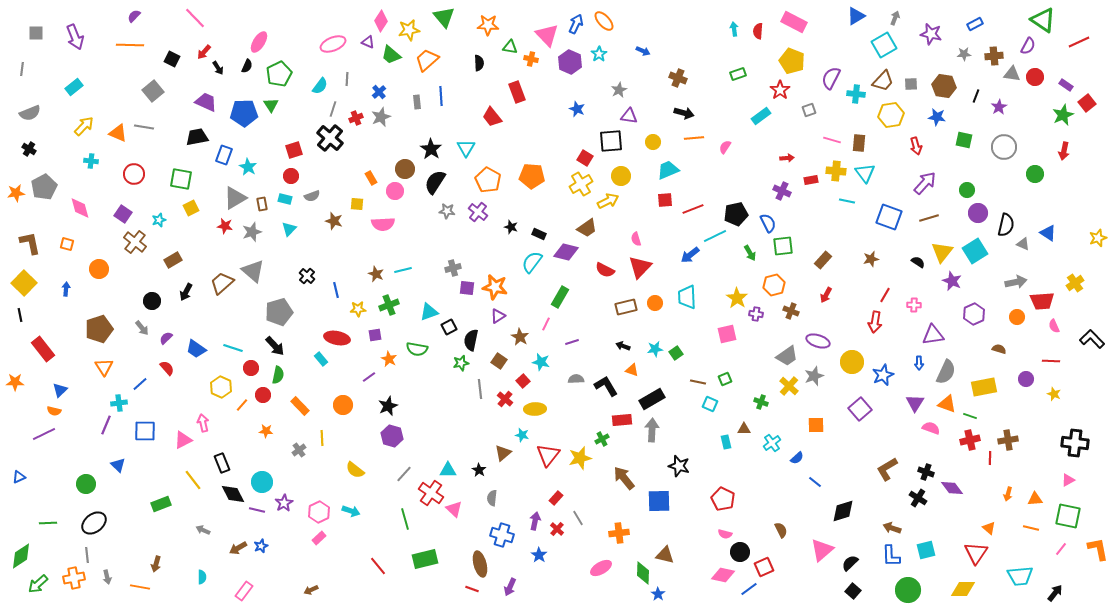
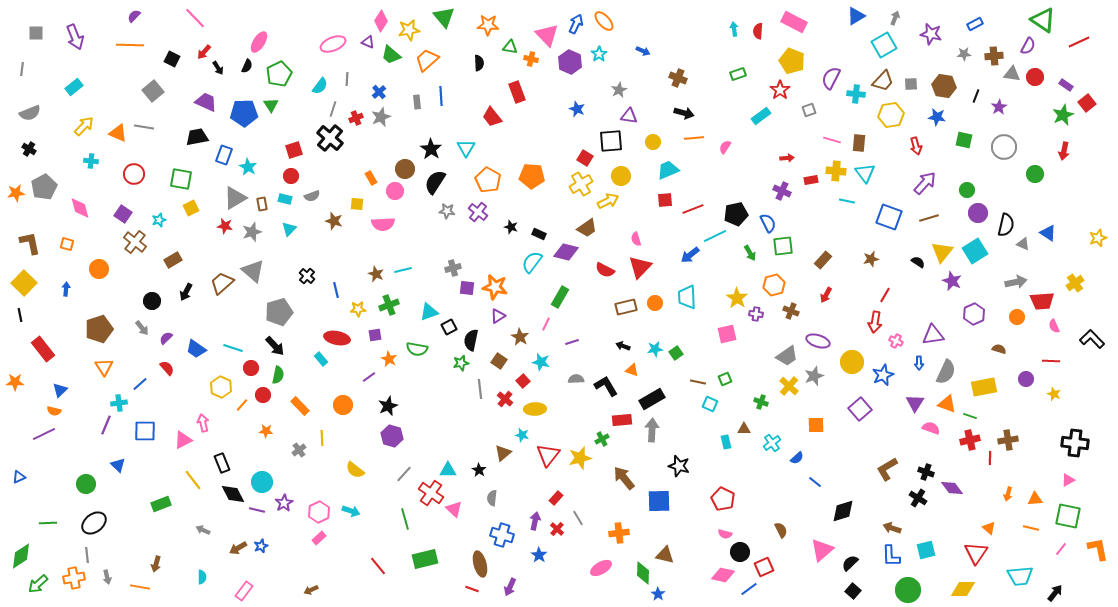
pink cross at (914, 305): moved 18 px left, 36 px down; rotated 24 degrees clockwise
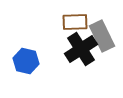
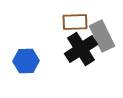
blue hexagon: rotated 15 degrees counterclockwise
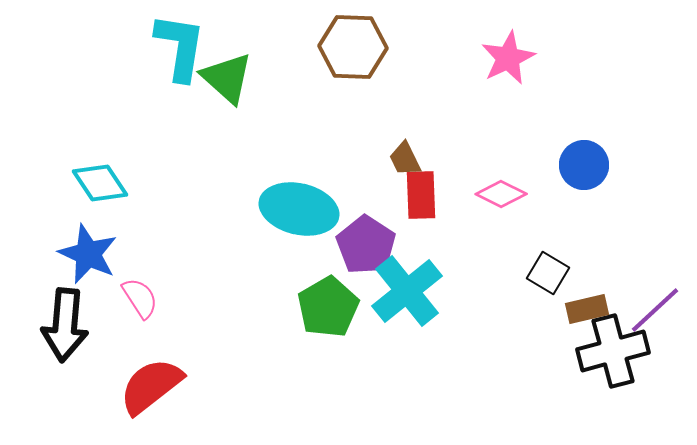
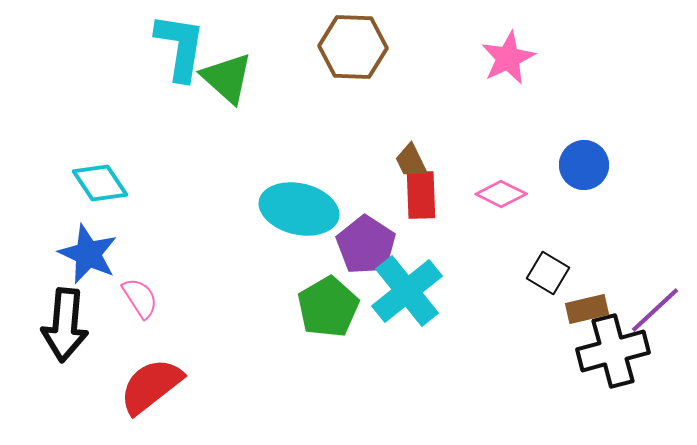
brown trapezoid: moved 6 px right, 2 px down
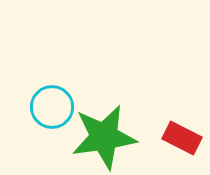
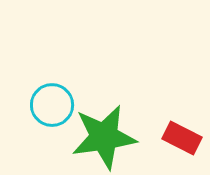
cyan circle: moved 2 px up
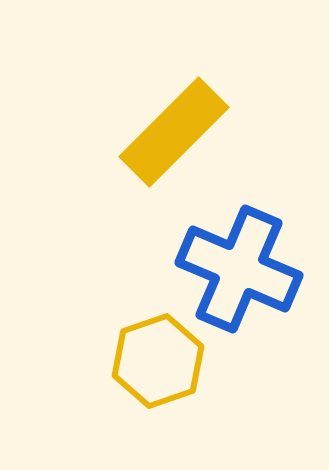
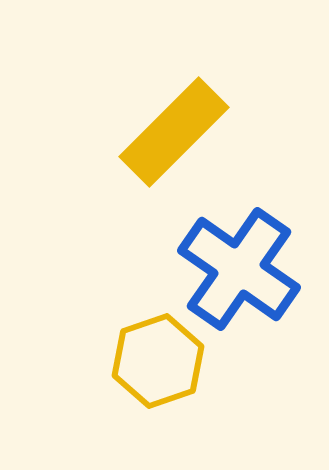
blue cross: rotated 12 degrees clockwise
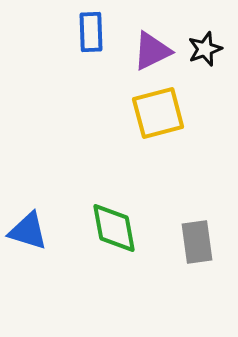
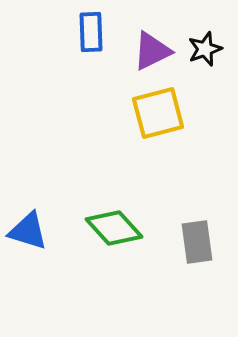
green diamond: rotated 32 degrees counterclockwise
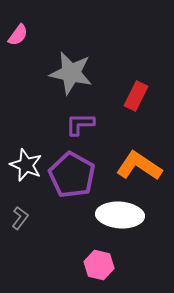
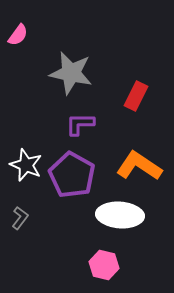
pink hexagon: moved 5 px right
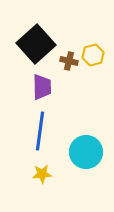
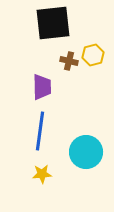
black square: moved 17 px right, 21 px up; rotated 36 degrees clockwise
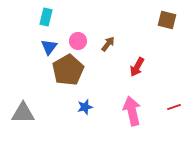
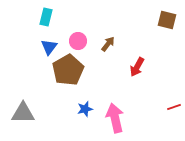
blue star: moved 2 px down
pink arrow: moved 17 px left, 7 px down
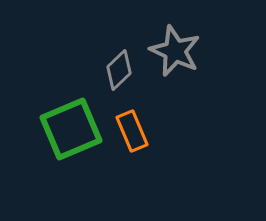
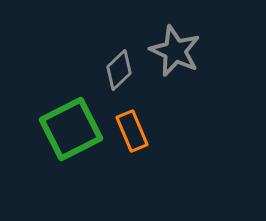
green square: rotated 4 degrees counterclockwise
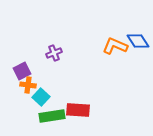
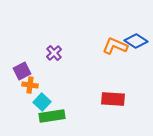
blue diamond: moved 2 px left; rotated 25 degrees counterclockwise
purple cross: rotated 21 degrees counterclockwise
orange cross: moved 2 px right
cyan square: moved 1 px right, 5 px down
red rectangle: moved 35 px right, 11 px up
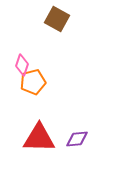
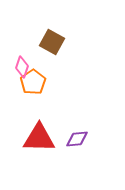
brown square: moved 5 px left, 23 px down
pink diamond: moved 2 px down
orange pentagon: rotated 20 degrees counterclockwise
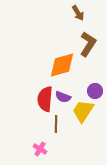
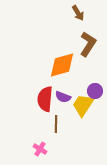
yellow trapezoid: moved 6 px up
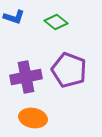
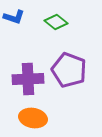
purple cross: moved 2 px right, 2 px down; rotated 8 degrees clockwise
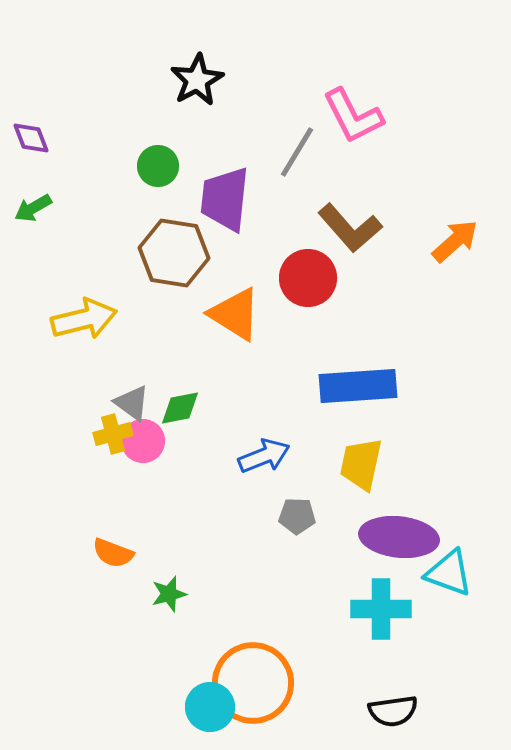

* **WORK INSTRUCTIONS**
Give back the records above word for word, minus any image they hold.

* **FINAL ANSWER**
pink cross at (914, 305): moved 18 px left, 36 px down; rotated 24 degrees clockwise
blue hexagon: rotated 15 degrees counterclockwise
brown trapezoid: moved 6 px right, 2 px down
cyan circle: moved 2 px up
blue cross: rotated 12 degrees clockwise
green diamond: rotated 32 degrees counterclockwise
pink hexagon: moved 5 px right
black square: moved 17 px right, 21 px up; rotated 36 degrees clockwise
blue star: moved 2 px down
pink arrow: moved 17 px left, 7 px down
green square: rotated 4 degrees counterclockwise
blue diamond: moved 2 px left; rotated 25 degrees counterclockwise
purple cross: rotated 21 degrees counterclockwise
orange cross: moved 2 px right
cyan square: moved 1 px right, 5 px down
red rectangle: moved 35 px right, 11 px up
brown square: moved 5 px left, 23 px down
pink diamond: moved 2 px down
orange pentagon: rotated 20 degrees counterclockwise
yellow trapezoid: moved 6 px up
purple cross: moved 2 px right, 2 px down; rotated 8 degrees clockwise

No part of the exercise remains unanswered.